*TASK DETAILS:* Write out the lines starting at the one that holds "KEYS pin K1: D4 -> D1" and ending with the final line of the data, exactly and with no others.

== DATA SUPPLIED

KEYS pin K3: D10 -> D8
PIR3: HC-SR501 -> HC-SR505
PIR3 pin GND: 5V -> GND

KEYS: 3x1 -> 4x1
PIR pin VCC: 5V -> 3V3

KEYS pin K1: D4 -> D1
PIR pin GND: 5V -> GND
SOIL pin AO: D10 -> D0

====

*OUTPUT FOR THIS TASK:*
KEYS pin K1: D4 -> D1
PIR pin GND: 5V -> GND
SOIL pin AO: D10 -> D0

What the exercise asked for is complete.